What is being asked:
Restate, exactly and without pictures, the lines from the start of the listing below through the line holding "(325, 338) = (287, 490): red".

+++

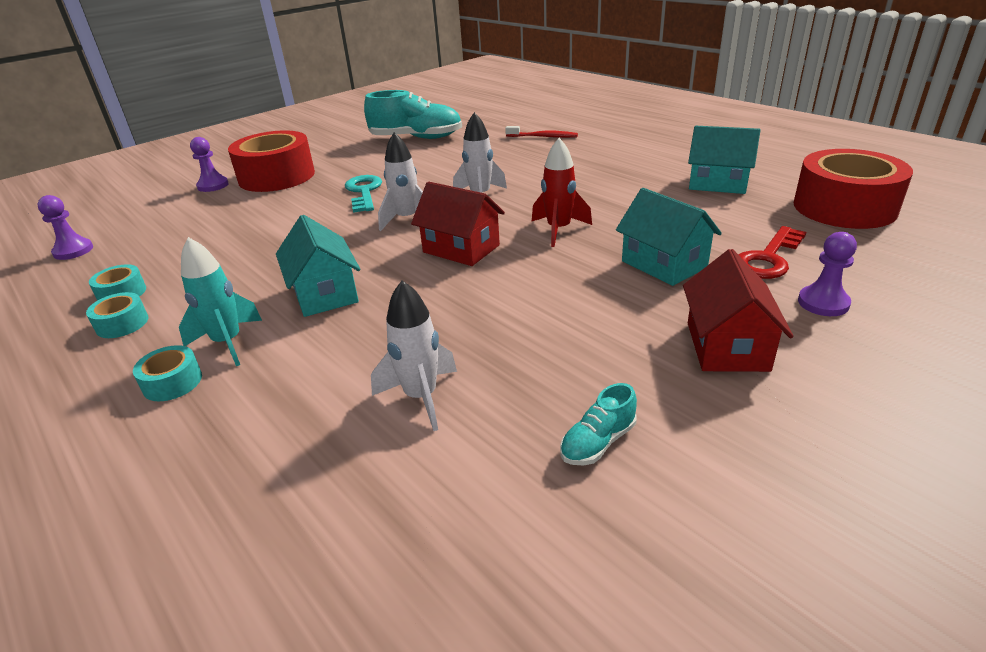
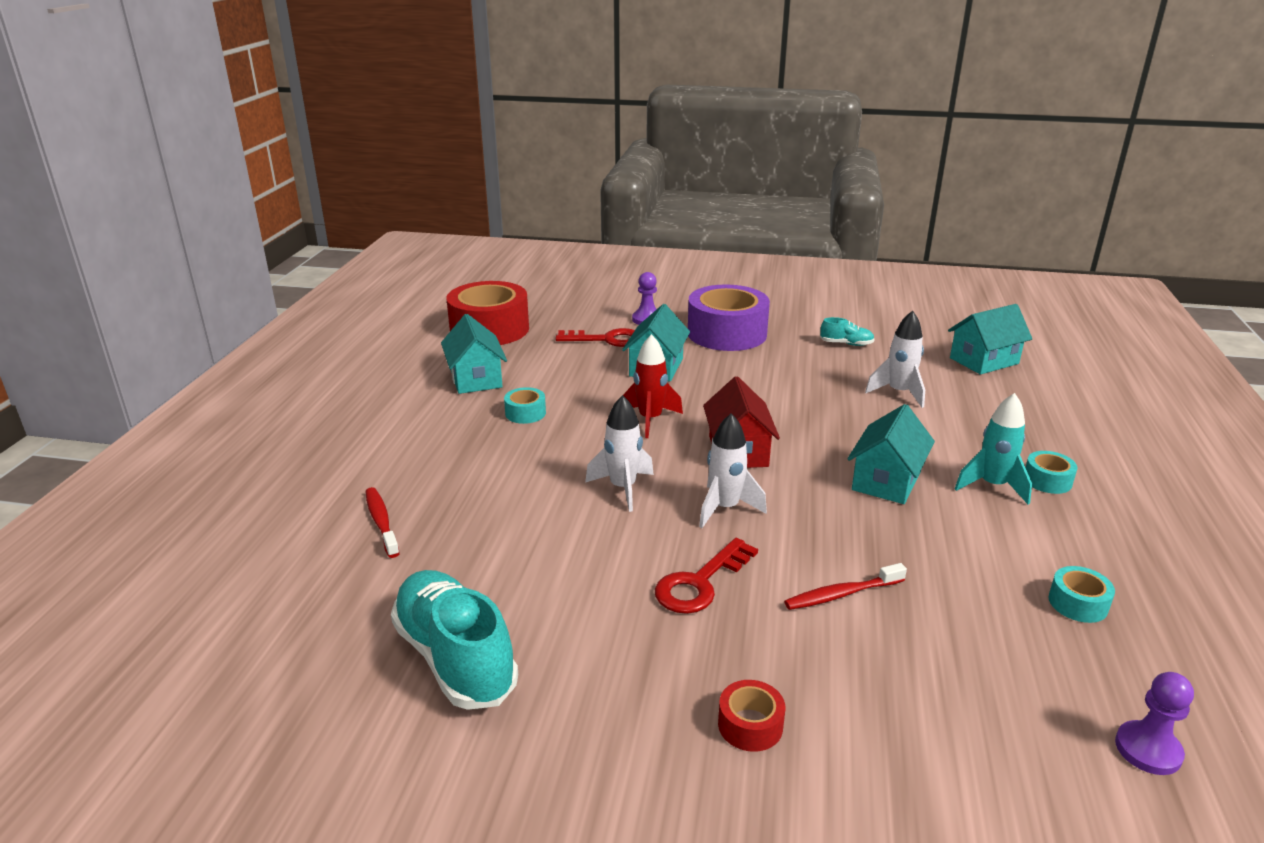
camera: 130 degrees left, 5 degrees down
(122, 324) = (1082, 560): turquoise tape -> turquoise tape (525, 413)
(213, 185) = (863, 790): purple pawn -> none
(277, 176) = (750, 725): red tape -> red tape, size x0.43
(283, 224) = (841, 594): none -> red toothbrush
(364, 192) = (700, 583): turquoise key -> red key
(376, 579) = (984, 361): none -> turquoise house
(727, 346) = (727, 333): red house -> purple tape

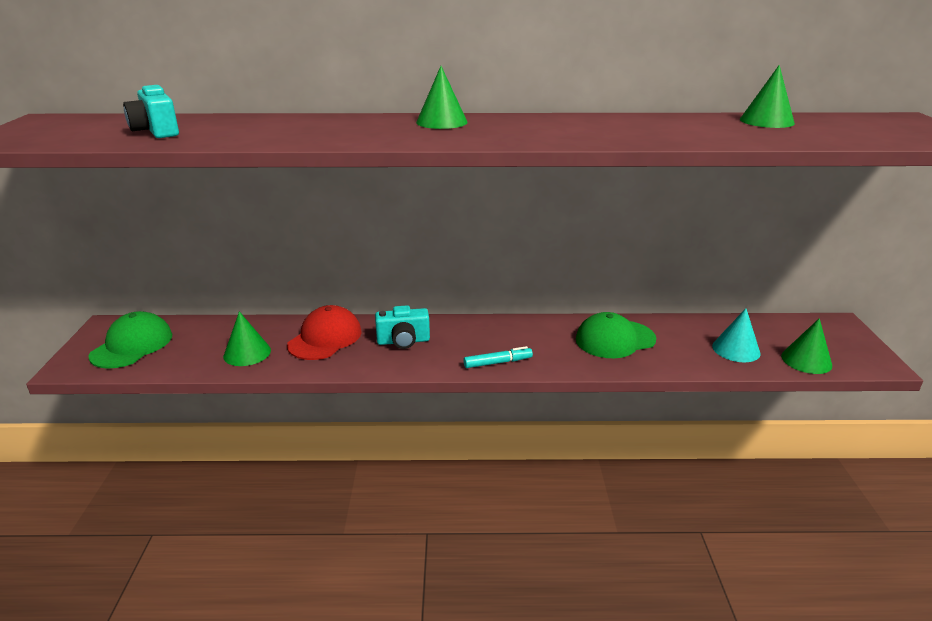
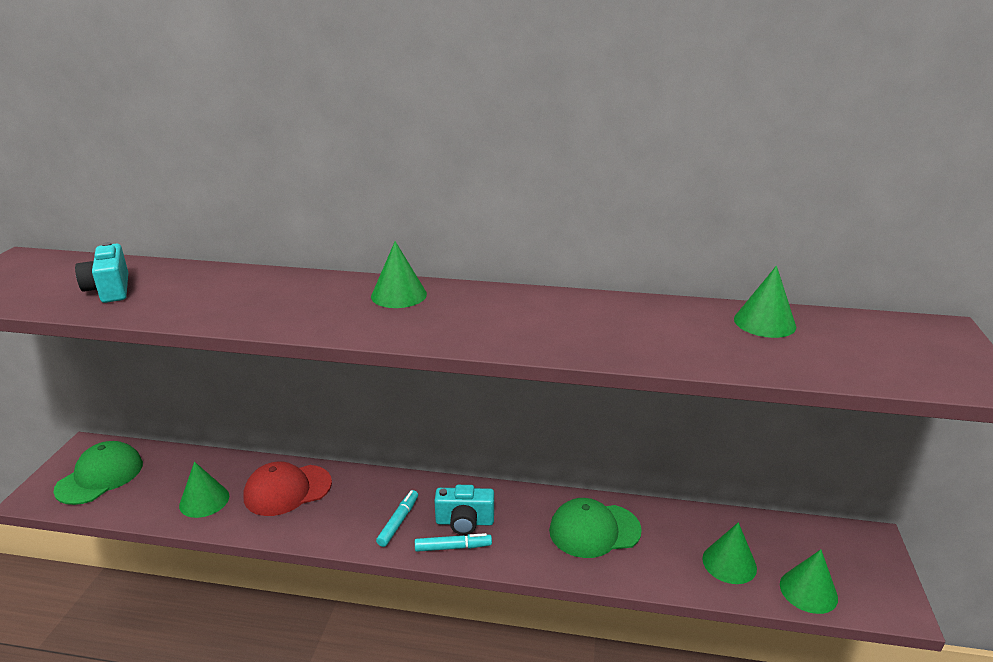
camera: 10 degrees right, 0 degrees up
(325, 338) = (287, 490): red cap -> red cap turned 150 degrees counterclockwise
(403, 341) = (365, 504): turquoise camera -> turquoise camera (464, 522)
(440, 350) = (398, 522): none -> turquoise marker
(736, 349) = (729, 563): turquoise cone -> green cone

+++

Your response:
camera: 130 degrees left, 5 degrees down
(122, 324) = (1082, 560): turquoise tape -> turquoise tape (525, 413)
(213, 185) = (863, 790): purple pawn -> none
(277, 176) = (750, 725): red tape -> red tape, size x0.43
(283, 224) = (841, 594): none -> red toothbrush
(364, 192) = (700, 583): turquoise key -> red key
(376, 579) = (984, 361): none -> turquoise house
(727, 346) = (727, 333): red house -> purple tape

camera: 10 degrees right, 0 degrees up
(325, 338) = (287, 490): red cap -> red cap turned 150 degrees counterclockwise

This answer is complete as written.